(Dataset rows)
....................

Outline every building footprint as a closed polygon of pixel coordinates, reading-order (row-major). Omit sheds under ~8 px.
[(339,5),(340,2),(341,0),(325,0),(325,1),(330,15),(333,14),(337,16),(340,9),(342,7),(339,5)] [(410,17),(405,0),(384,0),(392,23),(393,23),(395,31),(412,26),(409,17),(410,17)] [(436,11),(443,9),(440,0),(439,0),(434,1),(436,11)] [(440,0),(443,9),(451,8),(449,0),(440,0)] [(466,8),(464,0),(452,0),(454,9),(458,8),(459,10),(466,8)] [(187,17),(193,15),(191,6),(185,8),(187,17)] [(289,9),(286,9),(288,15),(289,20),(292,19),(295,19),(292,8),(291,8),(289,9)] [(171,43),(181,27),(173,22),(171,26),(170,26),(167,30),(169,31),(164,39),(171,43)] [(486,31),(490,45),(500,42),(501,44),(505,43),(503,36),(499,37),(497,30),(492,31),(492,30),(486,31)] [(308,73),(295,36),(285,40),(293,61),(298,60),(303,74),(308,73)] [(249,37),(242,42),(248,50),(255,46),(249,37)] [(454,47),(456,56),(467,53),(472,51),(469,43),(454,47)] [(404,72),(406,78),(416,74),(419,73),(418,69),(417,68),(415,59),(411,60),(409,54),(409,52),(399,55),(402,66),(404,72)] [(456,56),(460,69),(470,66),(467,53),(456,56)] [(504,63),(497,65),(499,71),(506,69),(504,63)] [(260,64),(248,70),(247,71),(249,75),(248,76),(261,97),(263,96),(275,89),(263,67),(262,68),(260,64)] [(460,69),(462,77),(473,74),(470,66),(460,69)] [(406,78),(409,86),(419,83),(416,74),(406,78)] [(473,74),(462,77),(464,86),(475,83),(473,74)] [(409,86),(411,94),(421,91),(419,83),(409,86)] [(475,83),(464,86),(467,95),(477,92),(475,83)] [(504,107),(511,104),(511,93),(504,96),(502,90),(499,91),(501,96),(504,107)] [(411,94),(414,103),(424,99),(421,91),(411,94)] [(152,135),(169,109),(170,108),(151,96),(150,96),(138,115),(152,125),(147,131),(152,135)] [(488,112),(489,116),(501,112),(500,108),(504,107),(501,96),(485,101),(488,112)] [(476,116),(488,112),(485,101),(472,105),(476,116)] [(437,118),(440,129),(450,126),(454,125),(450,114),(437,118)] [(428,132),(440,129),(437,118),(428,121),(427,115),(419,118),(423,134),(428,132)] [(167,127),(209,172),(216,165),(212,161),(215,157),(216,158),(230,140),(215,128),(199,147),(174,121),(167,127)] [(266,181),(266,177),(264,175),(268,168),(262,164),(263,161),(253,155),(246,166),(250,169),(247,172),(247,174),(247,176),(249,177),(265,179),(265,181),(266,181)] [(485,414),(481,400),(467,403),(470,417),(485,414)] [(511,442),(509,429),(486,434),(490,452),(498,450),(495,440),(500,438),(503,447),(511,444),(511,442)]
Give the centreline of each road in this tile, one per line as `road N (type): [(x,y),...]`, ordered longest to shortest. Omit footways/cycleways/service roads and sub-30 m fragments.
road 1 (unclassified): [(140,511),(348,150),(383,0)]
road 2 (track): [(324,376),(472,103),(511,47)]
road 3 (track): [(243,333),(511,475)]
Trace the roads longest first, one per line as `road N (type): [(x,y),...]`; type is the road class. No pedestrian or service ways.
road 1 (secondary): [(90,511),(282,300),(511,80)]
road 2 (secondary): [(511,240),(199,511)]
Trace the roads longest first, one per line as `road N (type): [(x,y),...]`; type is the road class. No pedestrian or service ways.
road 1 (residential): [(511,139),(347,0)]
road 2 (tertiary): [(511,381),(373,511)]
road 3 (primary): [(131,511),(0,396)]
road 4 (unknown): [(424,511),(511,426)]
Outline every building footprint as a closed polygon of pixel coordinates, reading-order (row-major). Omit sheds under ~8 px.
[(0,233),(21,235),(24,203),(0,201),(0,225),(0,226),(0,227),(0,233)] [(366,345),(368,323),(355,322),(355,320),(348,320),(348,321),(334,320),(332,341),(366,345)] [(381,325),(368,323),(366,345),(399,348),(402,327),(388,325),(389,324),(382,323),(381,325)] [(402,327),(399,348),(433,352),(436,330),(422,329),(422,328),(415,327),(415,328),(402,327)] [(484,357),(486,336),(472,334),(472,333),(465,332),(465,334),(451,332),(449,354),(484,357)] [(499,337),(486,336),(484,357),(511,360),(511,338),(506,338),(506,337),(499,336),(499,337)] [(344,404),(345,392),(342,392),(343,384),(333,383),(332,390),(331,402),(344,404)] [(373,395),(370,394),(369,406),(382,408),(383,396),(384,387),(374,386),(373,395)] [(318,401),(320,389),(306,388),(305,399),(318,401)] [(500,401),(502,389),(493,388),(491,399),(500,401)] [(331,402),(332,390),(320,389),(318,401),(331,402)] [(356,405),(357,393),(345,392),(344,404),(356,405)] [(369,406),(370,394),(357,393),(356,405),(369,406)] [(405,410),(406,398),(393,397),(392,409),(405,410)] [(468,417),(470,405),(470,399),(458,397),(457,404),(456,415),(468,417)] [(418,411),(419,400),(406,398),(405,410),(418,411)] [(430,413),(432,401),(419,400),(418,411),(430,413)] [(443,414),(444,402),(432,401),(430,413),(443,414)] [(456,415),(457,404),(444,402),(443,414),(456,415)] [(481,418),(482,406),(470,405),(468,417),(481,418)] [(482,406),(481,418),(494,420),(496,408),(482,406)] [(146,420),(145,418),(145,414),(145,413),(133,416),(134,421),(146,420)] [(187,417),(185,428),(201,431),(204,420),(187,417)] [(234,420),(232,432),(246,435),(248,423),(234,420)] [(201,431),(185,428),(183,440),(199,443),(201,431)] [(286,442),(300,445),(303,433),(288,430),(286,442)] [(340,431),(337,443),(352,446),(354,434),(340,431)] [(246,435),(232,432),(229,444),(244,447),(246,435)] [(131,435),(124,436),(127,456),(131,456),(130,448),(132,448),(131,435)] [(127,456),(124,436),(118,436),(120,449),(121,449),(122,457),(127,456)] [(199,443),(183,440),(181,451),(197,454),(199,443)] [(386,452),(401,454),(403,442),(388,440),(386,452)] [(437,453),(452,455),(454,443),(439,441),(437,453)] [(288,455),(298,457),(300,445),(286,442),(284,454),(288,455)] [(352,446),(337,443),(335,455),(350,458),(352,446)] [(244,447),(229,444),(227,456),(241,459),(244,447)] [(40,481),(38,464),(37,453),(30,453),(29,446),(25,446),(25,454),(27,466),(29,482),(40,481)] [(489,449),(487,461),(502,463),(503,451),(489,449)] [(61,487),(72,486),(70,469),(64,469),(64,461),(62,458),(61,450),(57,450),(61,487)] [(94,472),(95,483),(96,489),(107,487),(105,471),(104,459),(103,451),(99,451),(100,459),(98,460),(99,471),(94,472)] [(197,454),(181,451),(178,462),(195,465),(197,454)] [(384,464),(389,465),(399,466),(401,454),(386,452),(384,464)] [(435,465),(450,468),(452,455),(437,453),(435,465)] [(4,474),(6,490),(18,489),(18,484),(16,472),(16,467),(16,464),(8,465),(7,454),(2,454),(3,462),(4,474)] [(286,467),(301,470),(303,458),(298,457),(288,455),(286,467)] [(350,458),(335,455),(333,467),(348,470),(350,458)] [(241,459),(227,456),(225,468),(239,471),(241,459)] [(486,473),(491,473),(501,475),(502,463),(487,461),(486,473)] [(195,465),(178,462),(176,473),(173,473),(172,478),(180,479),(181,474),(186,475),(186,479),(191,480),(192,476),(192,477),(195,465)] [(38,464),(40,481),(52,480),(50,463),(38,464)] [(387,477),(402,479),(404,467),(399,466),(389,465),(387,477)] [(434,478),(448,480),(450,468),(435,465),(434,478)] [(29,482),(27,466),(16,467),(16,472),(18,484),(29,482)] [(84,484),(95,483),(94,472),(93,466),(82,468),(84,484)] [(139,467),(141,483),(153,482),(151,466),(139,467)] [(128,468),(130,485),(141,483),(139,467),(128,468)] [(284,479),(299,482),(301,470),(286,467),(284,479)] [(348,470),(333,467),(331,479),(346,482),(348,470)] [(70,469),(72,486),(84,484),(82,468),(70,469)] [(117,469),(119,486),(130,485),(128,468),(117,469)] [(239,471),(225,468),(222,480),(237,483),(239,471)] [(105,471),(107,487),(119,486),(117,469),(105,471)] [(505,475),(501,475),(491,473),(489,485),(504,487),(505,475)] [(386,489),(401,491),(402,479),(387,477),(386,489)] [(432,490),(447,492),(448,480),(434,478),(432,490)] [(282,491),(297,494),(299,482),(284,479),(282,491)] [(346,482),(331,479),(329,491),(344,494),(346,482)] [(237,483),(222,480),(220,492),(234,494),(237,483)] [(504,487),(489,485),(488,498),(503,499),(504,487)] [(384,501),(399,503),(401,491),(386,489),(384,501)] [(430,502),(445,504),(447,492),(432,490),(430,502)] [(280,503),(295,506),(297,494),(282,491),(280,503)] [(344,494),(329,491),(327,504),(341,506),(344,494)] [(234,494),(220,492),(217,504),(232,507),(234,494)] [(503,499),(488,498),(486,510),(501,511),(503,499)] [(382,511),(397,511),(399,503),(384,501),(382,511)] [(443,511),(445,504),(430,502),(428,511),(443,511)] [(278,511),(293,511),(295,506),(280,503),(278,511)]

....................

Extract every line in the entries above that contains the string "secondary".

*Written reply*.
road 1 (secondary): [(90,511),(282,300),(511,80)]
road 2 (secondary): [(511,240),(199,511)]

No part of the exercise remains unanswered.